Excerpts from a dataset
• • • • • • •
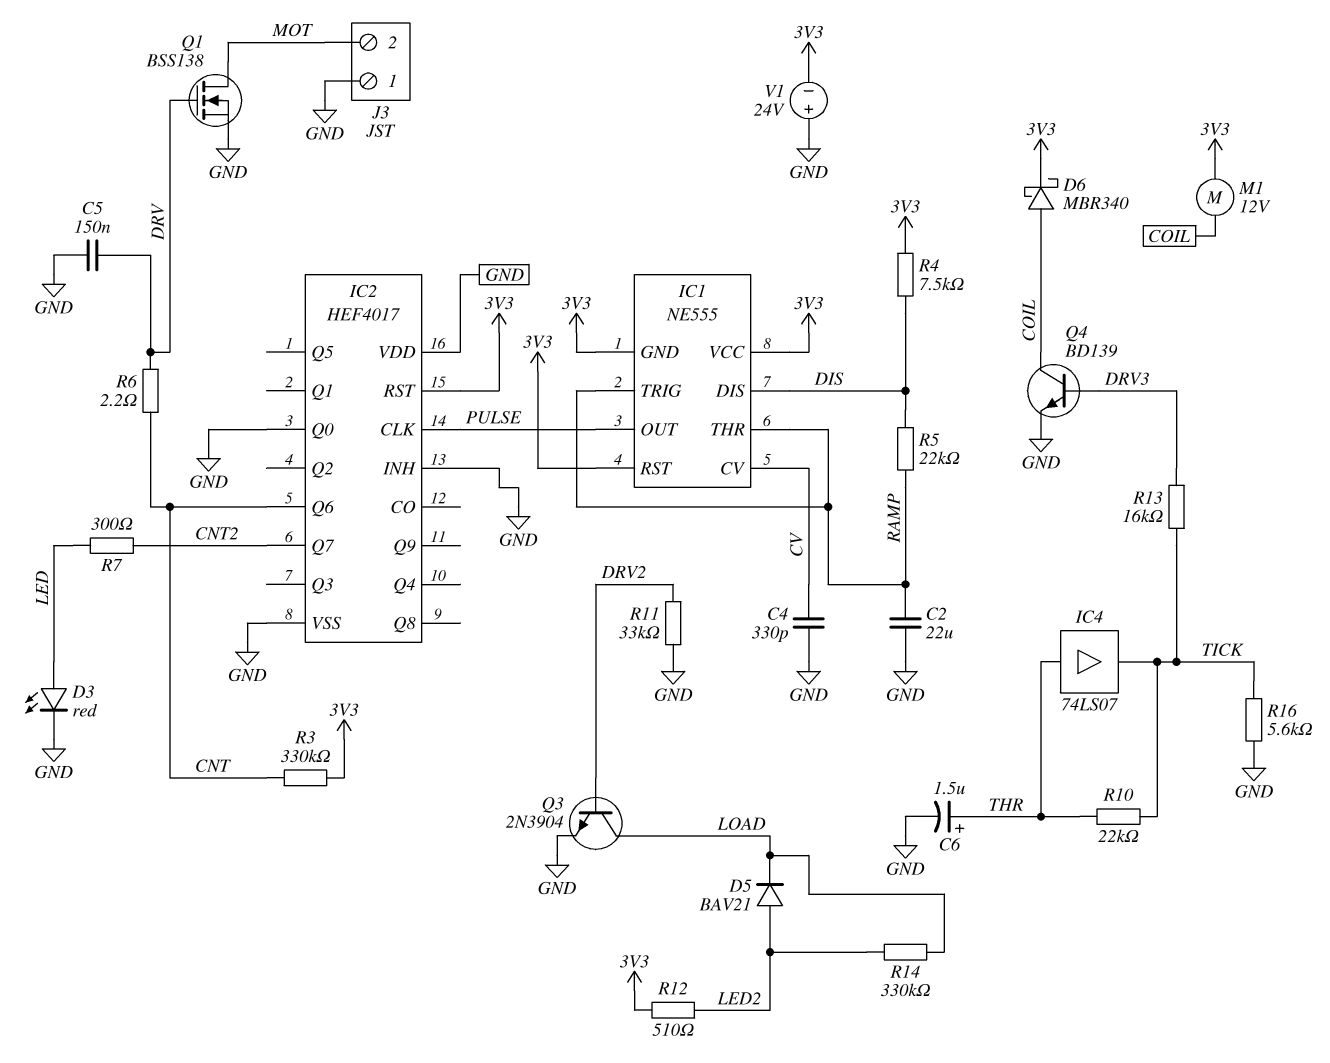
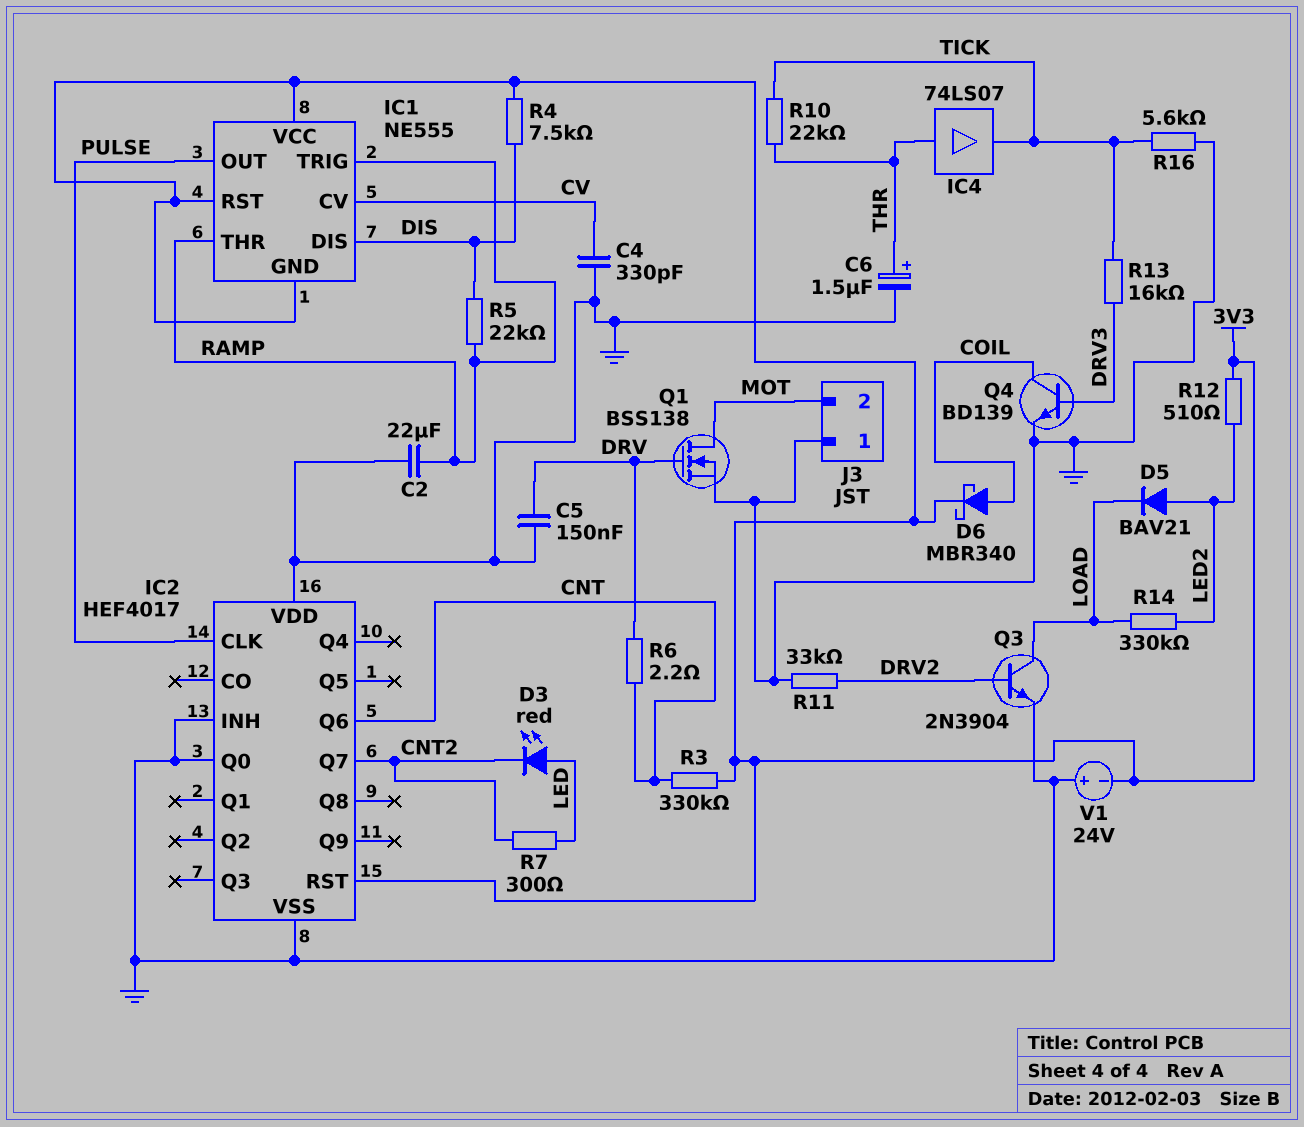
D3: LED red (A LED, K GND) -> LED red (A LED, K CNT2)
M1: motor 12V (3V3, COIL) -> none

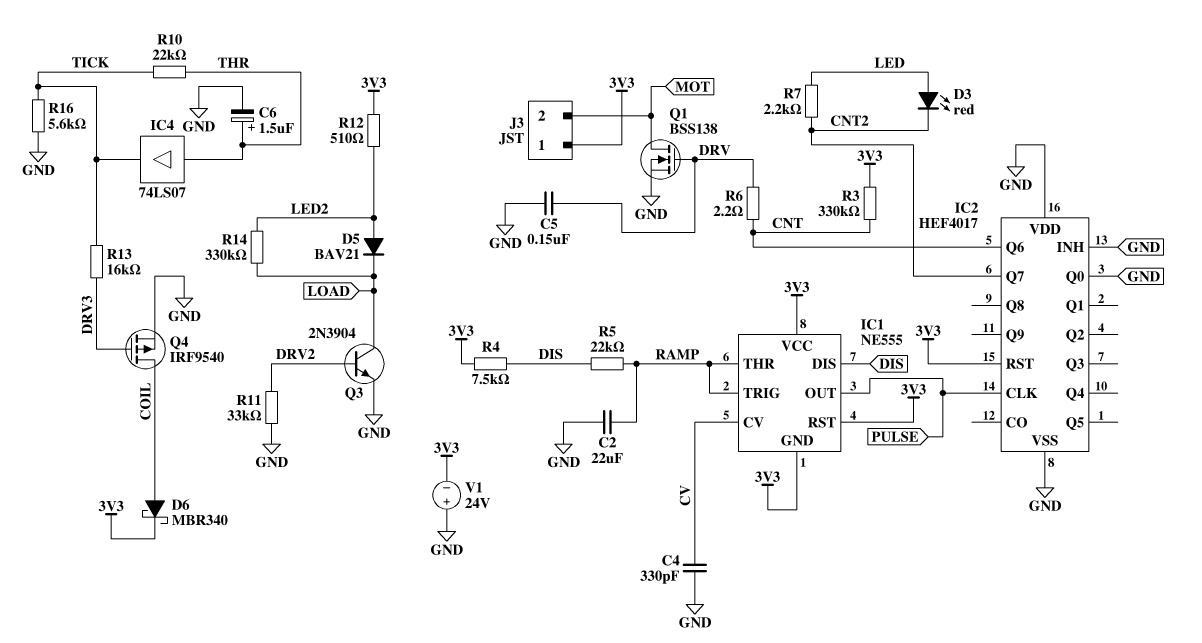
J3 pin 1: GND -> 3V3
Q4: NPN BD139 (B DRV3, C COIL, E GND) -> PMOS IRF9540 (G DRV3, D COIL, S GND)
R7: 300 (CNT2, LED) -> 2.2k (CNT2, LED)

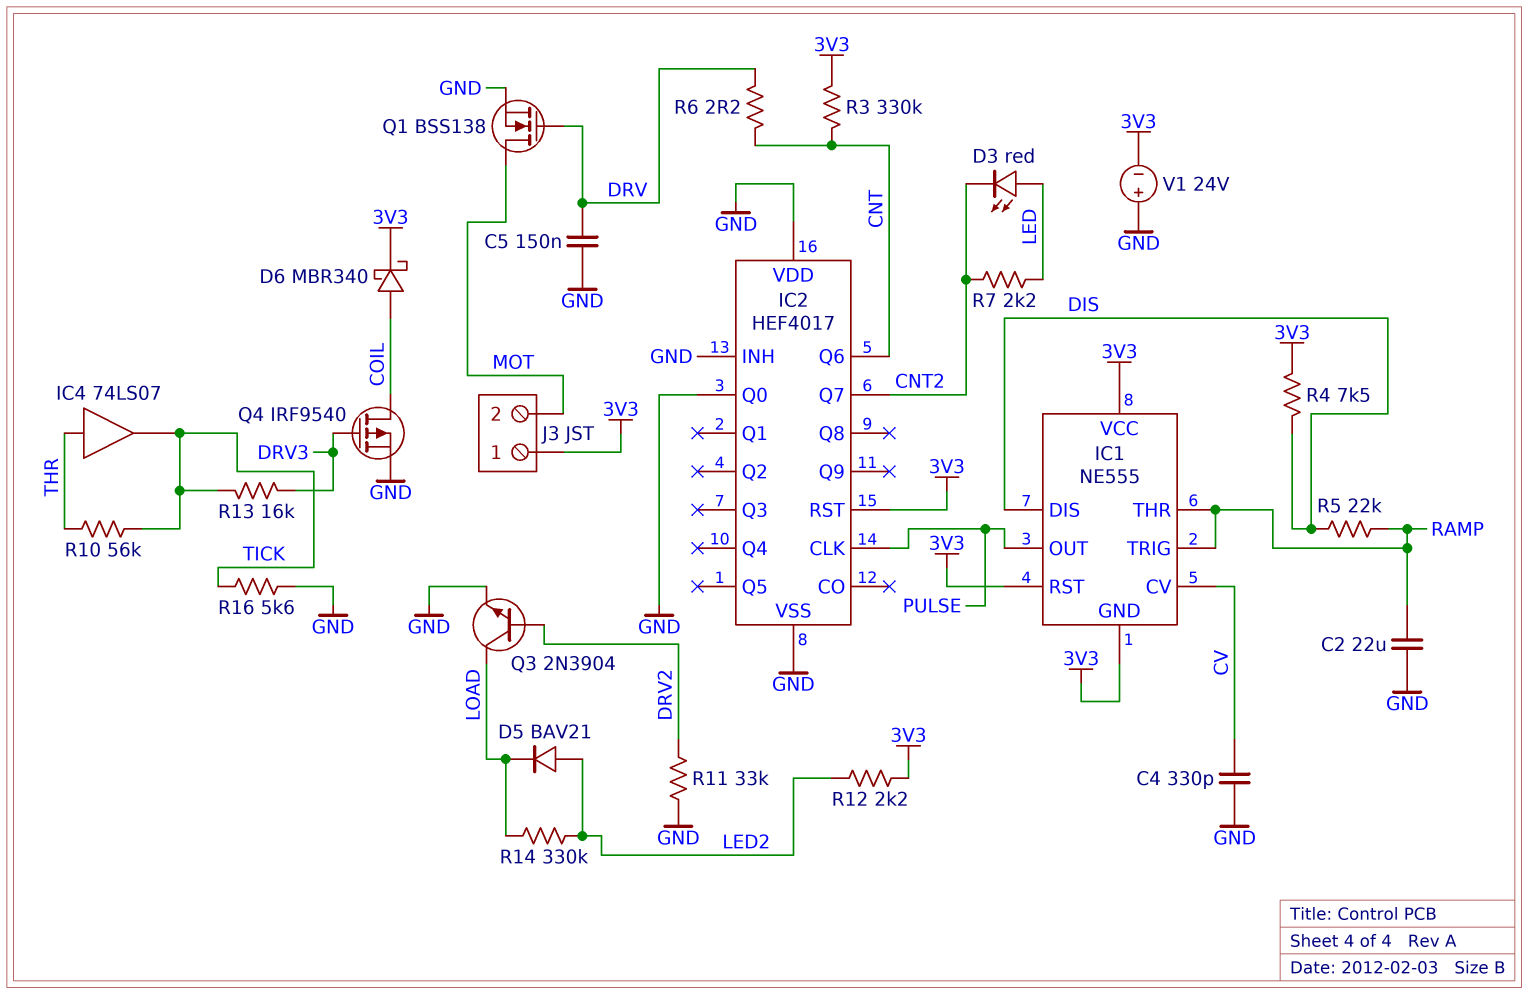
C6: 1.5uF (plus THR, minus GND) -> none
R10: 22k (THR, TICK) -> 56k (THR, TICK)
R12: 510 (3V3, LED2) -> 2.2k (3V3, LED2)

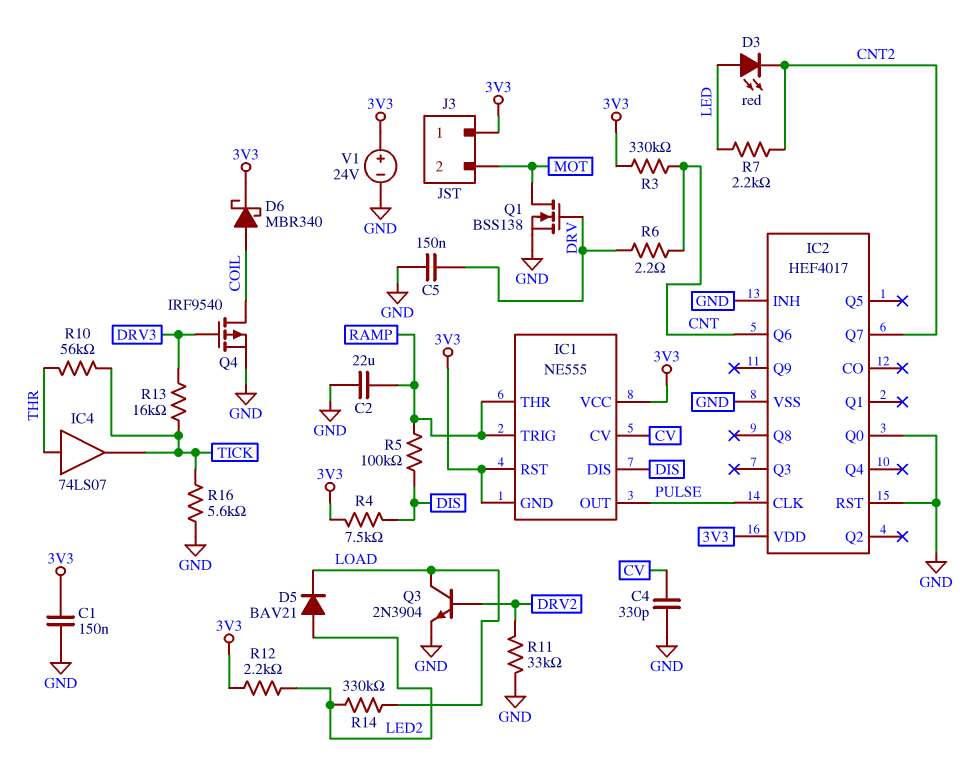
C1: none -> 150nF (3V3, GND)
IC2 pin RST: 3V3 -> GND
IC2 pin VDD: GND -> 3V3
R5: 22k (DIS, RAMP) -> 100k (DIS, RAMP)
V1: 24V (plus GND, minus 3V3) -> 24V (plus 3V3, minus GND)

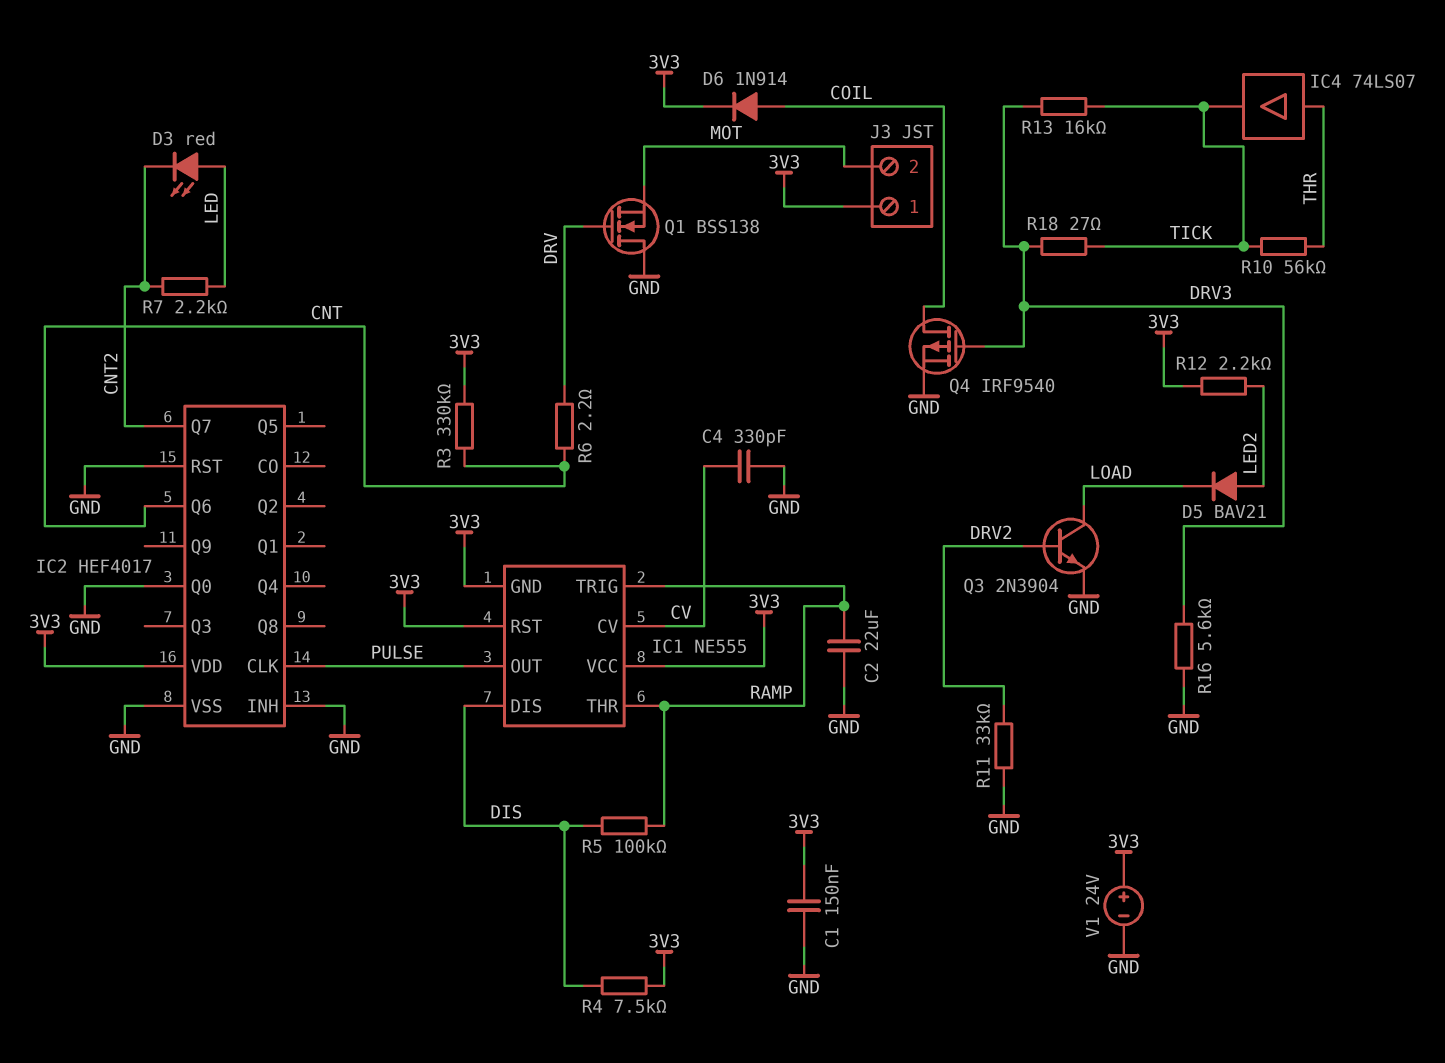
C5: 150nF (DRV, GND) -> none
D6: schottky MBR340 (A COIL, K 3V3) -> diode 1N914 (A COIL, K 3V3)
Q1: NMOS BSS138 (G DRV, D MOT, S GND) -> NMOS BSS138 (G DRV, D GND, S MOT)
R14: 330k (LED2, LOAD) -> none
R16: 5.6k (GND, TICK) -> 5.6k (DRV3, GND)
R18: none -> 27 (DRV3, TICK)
• • • • • • •
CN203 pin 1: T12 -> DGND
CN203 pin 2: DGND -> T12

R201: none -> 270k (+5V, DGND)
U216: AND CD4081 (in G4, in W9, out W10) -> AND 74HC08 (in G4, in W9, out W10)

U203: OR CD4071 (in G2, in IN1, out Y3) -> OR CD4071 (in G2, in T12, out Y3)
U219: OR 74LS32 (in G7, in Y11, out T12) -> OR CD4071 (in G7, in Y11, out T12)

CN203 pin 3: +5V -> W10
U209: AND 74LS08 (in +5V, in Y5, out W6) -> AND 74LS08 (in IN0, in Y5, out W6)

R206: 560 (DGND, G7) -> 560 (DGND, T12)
• • • • • • •
Exactly one number is the answer: how many lines of the entries contain the string "COIL".

▶ [Expected answer]
3